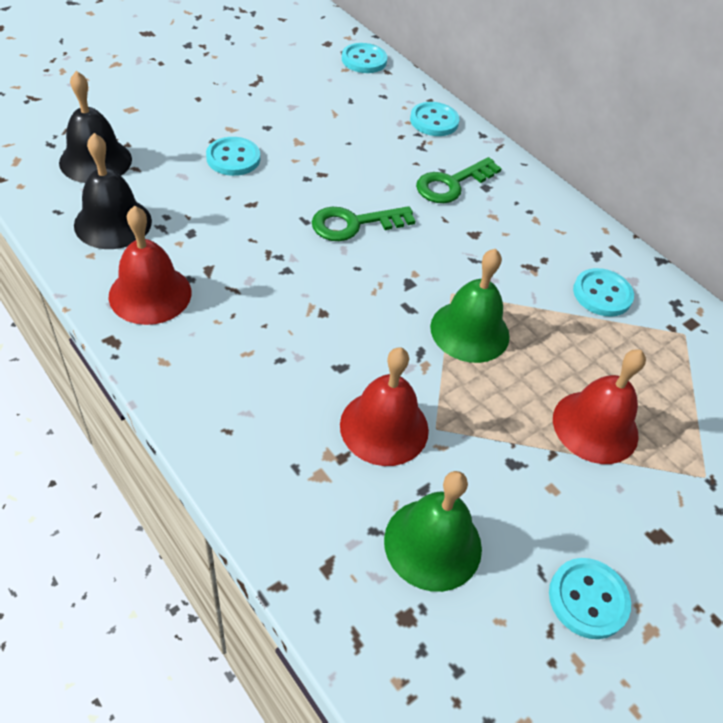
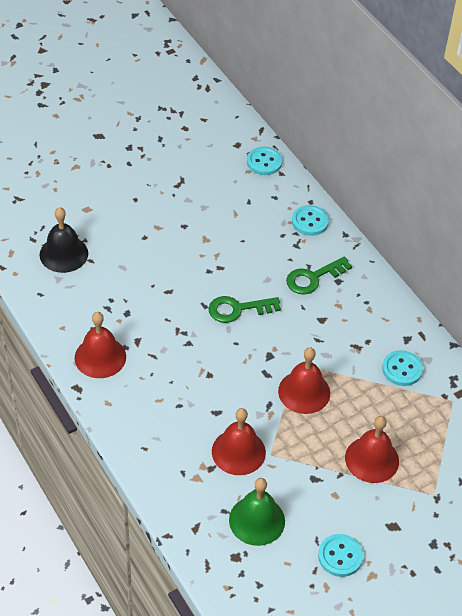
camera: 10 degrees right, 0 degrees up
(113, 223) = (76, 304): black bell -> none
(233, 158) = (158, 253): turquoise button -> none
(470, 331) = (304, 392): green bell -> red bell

___

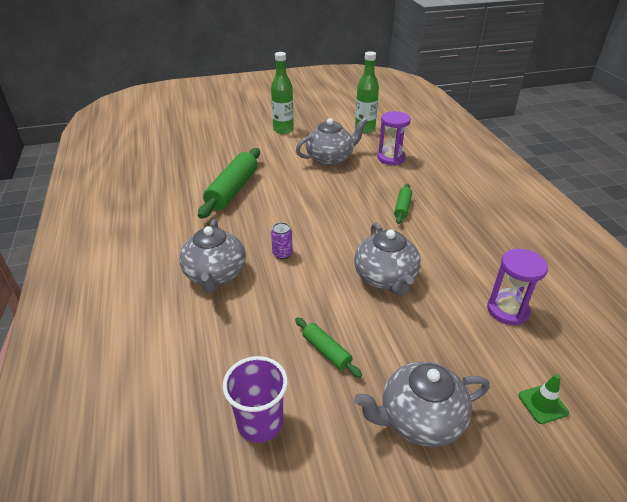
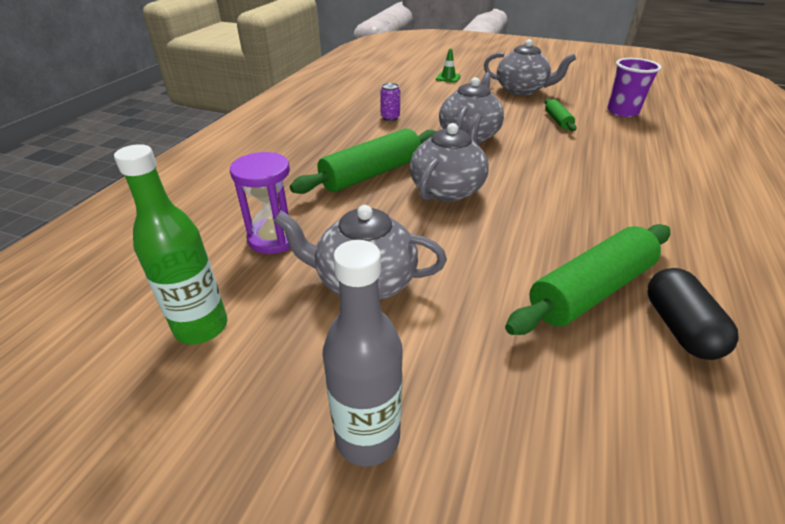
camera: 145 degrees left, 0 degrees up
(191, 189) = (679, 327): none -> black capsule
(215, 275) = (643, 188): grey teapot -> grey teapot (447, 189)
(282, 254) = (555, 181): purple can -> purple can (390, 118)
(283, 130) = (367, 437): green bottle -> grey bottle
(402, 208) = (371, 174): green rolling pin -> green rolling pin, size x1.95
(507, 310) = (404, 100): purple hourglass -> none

___

* [The task] When you reach the line holding "(191, 189) = (679, 327): none" in the records above, begin reproducing exactly, stop after the line holding "(507, 310) = (404, 100): purple", and output nothing else.

* [Solution]
(191, 189) = (679, 327): none -> black capsule
(215, 275) = (643, 188): grey teapot -> grey teapot (447, 189)
(282, 254) = (555, 181): purple can -> purple can (390, 118)
(283, 130) = (367, 437): green bottle -> grey bottle
(402, 208) = (371, 174): green rolling pin -> green rolling pin, size x1.95
(507, 310) = (404, 100): purple hourglass -> none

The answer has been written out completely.